◆ WHAT NEEDS TO BE DONE ◆
Your job is to set down the stretch of entries that opens with the line containing "IMU pin INT: D5 -> D9" and closes with the line containing "SERVO3 pin PWM: B0 -> B14". Keep both end lines, copy each exactly, and add nothing.

··· GIVEN RECORDS ···

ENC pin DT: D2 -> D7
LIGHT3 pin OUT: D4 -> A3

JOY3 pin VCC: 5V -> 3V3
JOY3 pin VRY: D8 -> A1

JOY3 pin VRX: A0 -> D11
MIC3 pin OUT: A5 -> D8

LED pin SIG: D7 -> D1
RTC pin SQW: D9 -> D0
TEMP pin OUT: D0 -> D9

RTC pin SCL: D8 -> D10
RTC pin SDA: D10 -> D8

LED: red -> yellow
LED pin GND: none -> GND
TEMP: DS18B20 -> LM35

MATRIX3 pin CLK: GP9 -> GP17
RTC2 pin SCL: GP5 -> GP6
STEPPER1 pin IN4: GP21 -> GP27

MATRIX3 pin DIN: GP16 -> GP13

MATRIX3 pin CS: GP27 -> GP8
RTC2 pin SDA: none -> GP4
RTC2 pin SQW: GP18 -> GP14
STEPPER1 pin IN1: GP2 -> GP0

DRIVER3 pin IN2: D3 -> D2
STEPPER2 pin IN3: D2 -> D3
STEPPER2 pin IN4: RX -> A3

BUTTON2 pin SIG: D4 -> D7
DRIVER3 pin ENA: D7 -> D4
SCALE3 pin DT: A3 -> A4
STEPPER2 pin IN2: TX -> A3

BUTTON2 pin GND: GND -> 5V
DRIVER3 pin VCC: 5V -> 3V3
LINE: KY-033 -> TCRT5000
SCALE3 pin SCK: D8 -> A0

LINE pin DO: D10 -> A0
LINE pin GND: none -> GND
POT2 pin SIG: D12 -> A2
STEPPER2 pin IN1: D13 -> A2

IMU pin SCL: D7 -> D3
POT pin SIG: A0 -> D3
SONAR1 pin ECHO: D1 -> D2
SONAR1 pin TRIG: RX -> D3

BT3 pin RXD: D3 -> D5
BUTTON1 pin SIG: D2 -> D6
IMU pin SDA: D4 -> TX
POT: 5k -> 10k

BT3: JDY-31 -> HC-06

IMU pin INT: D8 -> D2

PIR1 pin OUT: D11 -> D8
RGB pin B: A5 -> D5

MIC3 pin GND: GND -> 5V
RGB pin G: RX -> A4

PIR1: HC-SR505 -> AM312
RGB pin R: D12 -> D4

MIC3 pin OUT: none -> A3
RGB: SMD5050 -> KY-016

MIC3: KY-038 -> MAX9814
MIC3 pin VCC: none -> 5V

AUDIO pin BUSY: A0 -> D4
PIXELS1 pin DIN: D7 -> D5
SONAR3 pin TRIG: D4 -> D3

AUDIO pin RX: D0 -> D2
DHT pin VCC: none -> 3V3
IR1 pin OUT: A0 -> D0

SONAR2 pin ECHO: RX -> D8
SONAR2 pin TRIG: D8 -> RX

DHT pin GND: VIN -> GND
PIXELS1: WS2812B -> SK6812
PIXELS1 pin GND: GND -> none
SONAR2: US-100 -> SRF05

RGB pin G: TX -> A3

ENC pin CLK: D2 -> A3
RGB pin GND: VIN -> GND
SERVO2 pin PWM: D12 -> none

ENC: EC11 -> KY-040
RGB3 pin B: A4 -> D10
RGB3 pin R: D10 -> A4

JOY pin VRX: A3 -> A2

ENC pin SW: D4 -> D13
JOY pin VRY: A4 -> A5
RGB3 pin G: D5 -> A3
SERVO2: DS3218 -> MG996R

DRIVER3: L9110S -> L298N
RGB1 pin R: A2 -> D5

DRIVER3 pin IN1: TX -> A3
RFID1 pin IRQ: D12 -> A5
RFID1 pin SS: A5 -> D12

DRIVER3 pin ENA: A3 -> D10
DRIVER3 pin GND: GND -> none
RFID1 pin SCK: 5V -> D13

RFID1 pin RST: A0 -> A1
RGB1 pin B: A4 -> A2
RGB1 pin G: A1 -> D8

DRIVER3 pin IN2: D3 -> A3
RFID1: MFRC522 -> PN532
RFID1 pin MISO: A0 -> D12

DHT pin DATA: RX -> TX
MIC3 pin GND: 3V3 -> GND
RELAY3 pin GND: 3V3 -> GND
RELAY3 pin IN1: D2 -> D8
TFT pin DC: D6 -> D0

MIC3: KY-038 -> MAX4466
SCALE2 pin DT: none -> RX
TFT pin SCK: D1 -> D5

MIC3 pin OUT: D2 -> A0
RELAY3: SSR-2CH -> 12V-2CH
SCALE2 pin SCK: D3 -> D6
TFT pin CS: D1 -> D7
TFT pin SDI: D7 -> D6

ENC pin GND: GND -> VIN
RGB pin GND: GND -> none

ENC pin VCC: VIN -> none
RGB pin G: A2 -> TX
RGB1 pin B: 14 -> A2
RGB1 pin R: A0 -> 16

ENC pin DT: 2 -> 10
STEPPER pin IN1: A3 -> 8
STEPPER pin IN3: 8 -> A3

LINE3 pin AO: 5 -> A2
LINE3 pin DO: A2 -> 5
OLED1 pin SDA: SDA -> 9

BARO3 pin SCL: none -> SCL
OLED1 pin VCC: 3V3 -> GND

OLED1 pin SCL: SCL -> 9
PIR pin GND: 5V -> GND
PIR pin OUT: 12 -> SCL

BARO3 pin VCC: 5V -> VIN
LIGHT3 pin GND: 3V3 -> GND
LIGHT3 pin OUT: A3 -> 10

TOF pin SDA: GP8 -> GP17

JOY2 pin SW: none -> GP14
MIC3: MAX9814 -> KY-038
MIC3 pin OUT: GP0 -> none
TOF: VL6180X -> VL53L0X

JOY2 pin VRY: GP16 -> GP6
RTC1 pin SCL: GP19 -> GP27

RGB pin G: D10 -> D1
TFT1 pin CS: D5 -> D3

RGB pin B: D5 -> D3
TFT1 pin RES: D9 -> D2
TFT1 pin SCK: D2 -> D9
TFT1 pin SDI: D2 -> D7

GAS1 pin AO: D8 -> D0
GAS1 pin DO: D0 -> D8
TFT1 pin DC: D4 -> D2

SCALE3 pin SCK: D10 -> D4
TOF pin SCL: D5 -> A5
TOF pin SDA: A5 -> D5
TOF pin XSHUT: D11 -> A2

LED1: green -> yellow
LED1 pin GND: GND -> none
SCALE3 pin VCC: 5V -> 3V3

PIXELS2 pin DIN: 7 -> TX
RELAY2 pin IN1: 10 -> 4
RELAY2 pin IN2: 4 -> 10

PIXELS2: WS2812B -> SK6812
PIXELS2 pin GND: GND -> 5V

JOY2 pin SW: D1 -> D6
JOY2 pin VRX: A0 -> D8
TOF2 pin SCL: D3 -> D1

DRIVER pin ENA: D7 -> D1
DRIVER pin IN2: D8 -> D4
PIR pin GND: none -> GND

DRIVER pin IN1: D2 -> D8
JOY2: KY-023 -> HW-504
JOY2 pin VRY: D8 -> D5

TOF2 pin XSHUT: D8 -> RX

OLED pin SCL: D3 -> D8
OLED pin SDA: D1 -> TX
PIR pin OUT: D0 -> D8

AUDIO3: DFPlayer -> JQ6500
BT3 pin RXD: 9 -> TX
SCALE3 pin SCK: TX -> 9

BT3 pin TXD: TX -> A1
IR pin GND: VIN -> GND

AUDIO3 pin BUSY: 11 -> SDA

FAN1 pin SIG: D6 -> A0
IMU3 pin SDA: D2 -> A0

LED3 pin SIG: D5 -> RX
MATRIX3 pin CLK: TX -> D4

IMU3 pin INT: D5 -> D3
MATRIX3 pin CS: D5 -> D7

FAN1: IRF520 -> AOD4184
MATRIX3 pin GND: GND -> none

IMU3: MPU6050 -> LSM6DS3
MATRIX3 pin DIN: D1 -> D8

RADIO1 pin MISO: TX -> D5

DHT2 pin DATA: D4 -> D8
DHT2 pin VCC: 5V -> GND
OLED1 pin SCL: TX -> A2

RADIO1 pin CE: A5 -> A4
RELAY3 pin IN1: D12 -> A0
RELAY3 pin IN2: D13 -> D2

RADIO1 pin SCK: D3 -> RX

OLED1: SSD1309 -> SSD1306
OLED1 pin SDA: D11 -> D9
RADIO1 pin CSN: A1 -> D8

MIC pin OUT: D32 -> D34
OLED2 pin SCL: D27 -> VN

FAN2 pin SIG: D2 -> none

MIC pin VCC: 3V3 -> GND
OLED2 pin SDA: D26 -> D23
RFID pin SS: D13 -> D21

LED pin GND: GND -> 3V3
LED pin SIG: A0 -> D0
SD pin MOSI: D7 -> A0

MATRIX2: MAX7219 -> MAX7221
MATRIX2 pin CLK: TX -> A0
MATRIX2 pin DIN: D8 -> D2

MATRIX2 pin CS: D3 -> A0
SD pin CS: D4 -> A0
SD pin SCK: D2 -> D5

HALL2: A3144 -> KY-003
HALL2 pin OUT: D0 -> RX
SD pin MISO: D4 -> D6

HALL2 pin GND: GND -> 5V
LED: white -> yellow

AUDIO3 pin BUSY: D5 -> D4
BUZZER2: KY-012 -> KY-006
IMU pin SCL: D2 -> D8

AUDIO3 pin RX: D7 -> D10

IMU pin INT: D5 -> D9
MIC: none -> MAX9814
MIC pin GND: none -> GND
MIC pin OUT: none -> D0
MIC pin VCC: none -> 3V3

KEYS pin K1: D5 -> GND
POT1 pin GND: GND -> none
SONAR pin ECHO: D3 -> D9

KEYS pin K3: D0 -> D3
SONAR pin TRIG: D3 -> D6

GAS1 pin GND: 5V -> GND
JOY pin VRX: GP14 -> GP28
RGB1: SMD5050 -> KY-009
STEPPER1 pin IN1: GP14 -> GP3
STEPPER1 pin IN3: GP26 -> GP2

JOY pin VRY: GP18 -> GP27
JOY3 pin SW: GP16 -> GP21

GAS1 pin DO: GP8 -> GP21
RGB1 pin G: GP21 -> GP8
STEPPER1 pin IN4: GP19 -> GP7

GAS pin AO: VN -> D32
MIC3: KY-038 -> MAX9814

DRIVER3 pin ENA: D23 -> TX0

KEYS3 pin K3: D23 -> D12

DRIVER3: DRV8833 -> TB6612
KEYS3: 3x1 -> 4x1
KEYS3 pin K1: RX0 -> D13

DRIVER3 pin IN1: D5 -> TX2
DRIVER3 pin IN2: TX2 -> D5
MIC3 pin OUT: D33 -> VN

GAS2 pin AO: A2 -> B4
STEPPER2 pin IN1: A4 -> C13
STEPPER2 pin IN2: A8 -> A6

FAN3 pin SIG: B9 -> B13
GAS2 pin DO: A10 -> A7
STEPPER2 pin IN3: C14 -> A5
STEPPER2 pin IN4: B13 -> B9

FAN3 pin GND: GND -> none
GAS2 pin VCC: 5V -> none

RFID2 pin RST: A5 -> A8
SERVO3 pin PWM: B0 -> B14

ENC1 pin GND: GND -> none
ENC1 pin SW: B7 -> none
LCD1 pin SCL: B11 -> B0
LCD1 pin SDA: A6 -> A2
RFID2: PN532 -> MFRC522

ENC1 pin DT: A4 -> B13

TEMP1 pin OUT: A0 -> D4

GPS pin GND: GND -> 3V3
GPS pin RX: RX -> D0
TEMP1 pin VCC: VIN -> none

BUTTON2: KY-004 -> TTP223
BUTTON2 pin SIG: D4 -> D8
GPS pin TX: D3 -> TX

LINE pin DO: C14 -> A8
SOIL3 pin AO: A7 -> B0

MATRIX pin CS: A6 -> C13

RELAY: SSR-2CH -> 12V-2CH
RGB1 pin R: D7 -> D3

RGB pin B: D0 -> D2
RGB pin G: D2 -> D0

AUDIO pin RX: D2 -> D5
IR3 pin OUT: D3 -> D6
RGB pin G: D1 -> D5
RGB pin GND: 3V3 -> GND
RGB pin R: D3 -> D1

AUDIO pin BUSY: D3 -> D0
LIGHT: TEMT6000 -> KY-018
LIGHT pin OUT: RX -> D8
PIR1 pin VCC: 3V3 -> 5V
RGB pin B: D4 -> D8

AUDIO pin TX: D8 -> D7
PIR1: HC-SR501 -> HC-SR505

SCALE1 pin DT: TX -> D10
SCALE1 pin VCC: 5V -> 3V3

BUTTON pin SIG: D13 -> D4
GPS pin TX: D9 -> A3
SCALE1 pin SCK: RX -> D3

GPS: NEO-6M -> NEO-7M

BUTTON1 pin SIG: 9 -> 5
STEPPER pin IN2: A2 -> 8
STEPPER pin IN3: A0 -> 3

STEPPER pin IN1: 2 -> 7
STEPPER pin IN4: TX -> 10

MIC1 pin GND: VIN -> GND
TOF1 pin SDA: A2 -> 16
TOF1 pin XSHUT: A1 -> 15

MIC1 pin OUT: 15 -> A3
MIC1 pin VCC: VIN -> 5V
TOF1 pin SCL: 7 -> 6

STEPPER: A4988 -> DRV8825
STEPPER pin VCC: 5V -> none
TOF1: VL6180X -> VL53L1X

···

◆ WRITTEN SOLUTION ◆
IMU pin INT: D5 -> D9
MIC: none -> MAX9814
MIC pin GND: none -> GND
MIC pin OUT: none -> D0
MIC pin VCC: none -> 3V3

KEYS pin K1: D5 -> GND
POT1 pin GND: GND -> none
SONAR pin ECHO: D3 -> D9

KEYS pin K3: D0 -> D3
SONAR pin TRIG: D3 -> D6

GAS1 pin GND: 5V -> GND
JOY pin VRX: GP14 -> GP28
RGB1: SMD5050 -> KY-009
STEPPER1 pin IN1: GP14 -> GP3
STEPPER1 pin IN3: GP26 -> GP2

JOY pin VRY: GP18 -> GP27
JOY3 pin SW: GP16 -> GP21

GAS1 pin DO: GP8 -> GP21
RGB1 pin G: GP21 -> GP8
STEPPER1 pin IN4: GP19 -> GP7

GAS pin AO: VN -> D32
MIC3: KY-038 -> MAX9814

DRIVER3 pin ENA: D23 -> TX0

KEYS3 pin K3: D23 -> D12

DRIVER3: DRV8833 -> TB6612
KEYS3: 3x1 -> 4x1
KEYS3 pin K1: RX0 -> D13

DRIVER3 pin IN1: D5 -> TX2
DRIVER3 pin IN2: TX2 -> D5
MIC3 pin OUT: D33 -> VN

GAS2 pin AO: A2 -> B4
STEPPER2 pin IN1: A4 -> C13
STEPPER2 pin IN2: A8 -> A6

FAN3 pin SIG: B9 -> B13
GAS2 pin DO: A10 -> A7
STEPPER2 pin IN3: C14 -> A5
STEPPER2 pin IN4: B13 -> B9

FAN3 pin GND: GND -> none
GAS2 pin VCC: 5V -> none

RFID2 pin RST: A5 -> A8
SERVO3 pin PWM: B0 -> B14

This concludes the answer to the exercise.